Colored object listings
=====
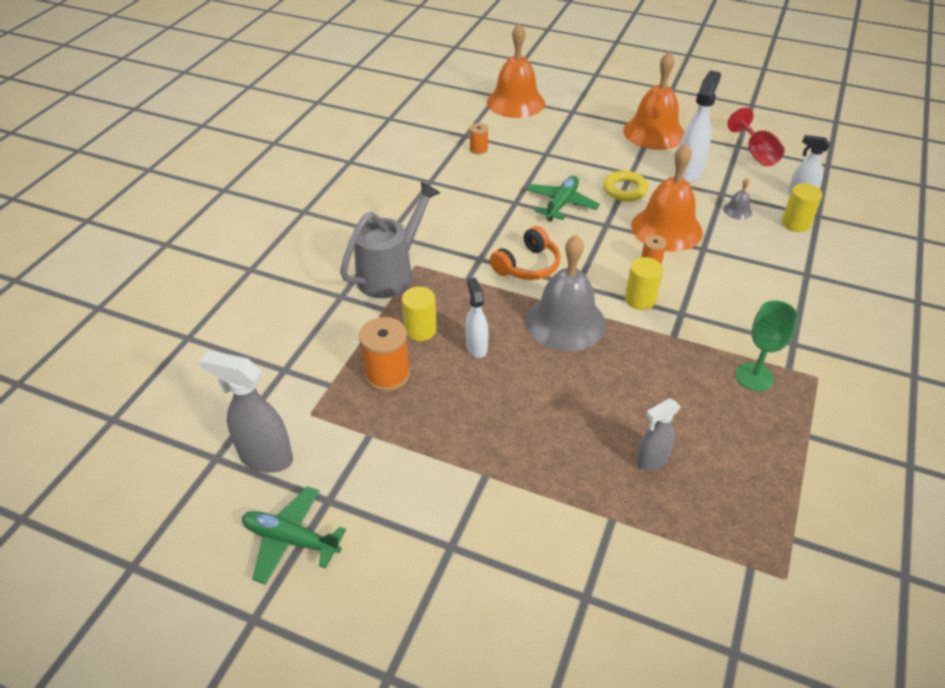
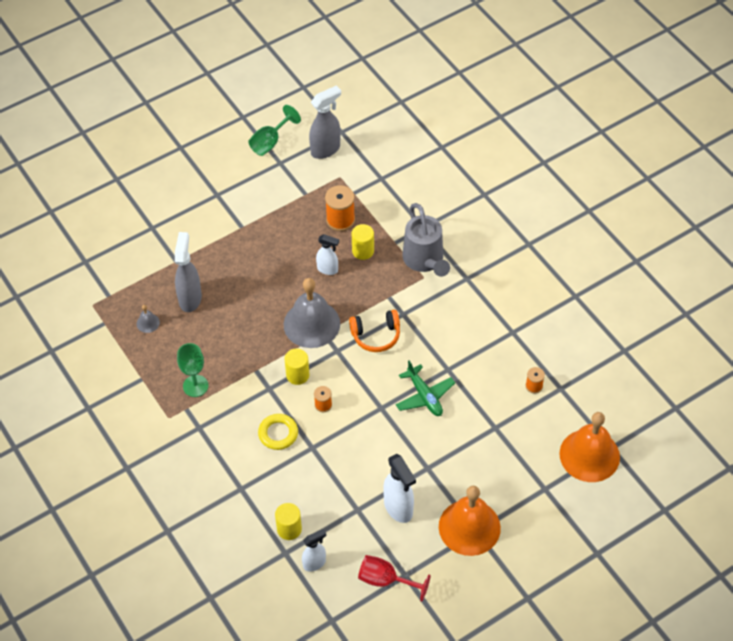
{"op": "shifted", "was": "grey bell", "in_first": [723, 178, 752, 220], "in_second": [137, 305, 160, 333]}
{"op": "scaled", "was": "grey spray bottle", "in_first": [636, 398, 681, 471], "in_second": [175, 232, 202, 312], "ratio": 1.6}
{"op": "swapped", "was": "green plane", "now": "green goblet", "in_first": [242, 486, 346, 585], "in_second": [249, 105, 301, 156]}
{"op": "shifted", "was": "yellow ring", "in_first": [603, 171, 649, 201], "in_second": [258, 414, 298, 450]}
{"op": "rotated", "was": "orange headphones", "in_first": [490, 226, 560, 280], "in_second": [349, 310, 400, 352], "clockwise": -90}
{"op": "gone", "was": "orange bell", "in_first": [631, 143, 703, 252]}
=====
Write the records out exactly once more, leaving off the pictures.

- [WRITTEN ANSWER]
{"op": "shifted", "was": "grey bell", "in_first": [723, 178, 752, 220], "in_second": [137, 305, 160, 333]}
{"op": "scaled", "was": "grey spray bottle", "in_first": [636, 398, 681, 471], "in_second": [175, 232, 202, 312], "ratio": 1.6}
{"op": "swapped", "was": "green plane", "now": "green goblet", "in_first": [242, 486, 346, 585], "in_second": [249, 105, 301, 156]}
{"op": "shifted", "was": "yellow ring", "in_first": [603, 171, 649, 201], "in_second": [258, 414, 298, 450]}
{"op": "rotated", "was": "orange headphones", "in_first": [490, 226, 560, 280], "in_second": [349, 310, 400, 352], "clockwise": -90}
{"op": "gone", "was": "orange bell", "in_first": [631, 143, 703, 252]}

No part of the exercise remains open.